ACTIVITY:
Read the data below line by line and state how many lines hold "white". Nothing else belongs in the answer.

THE DATA:

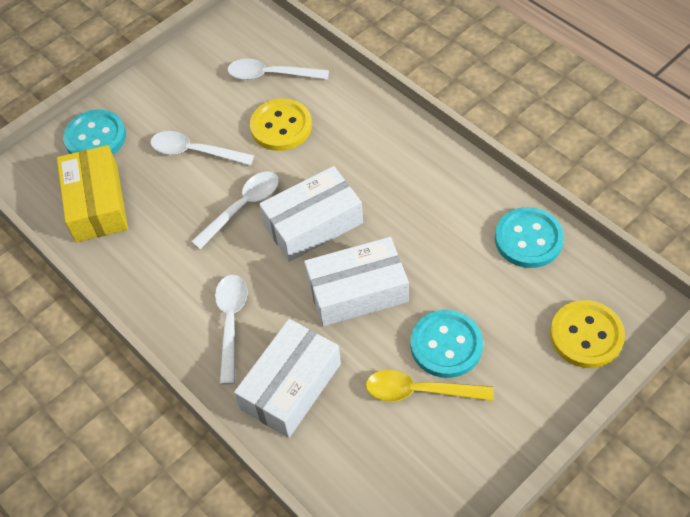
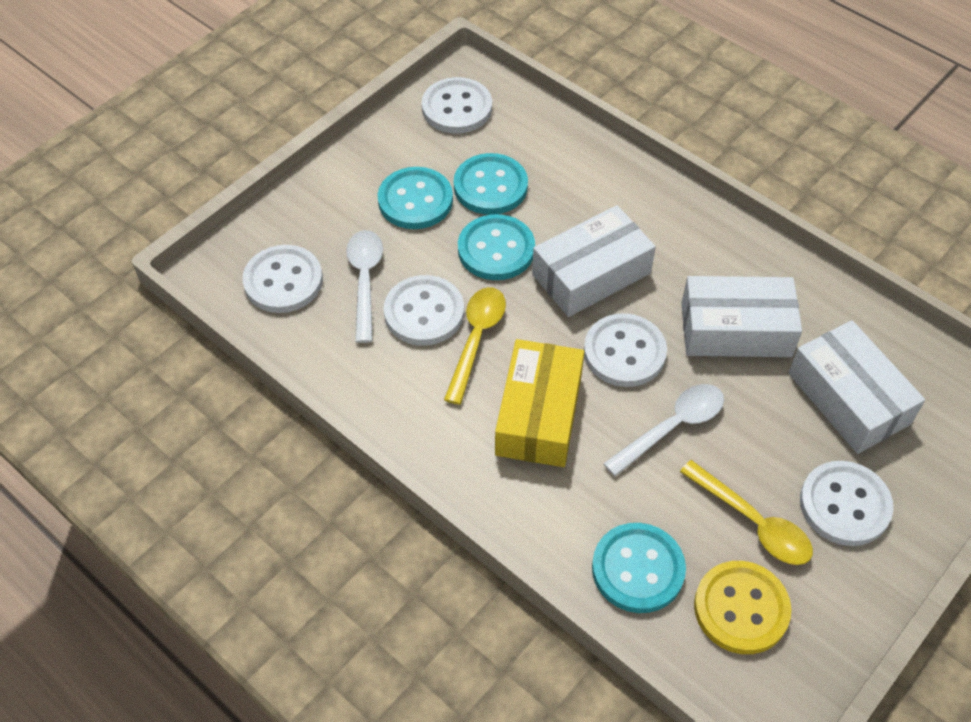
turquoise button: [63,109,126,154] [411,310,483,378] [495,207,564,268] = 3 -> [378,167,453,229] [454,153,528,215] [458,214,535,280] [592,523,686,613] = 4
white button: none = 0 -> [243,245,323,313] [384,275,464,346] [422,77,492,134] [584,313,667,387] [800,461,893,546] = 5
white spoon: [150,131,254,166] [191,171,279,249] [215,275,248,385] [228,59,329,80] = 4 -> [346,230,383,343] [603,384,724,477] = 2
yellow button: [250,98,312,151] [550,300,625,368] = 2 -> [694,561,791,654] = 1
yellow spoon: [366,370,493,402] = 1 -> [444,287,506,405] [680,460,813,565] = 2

EXERCISE ANSWER:
2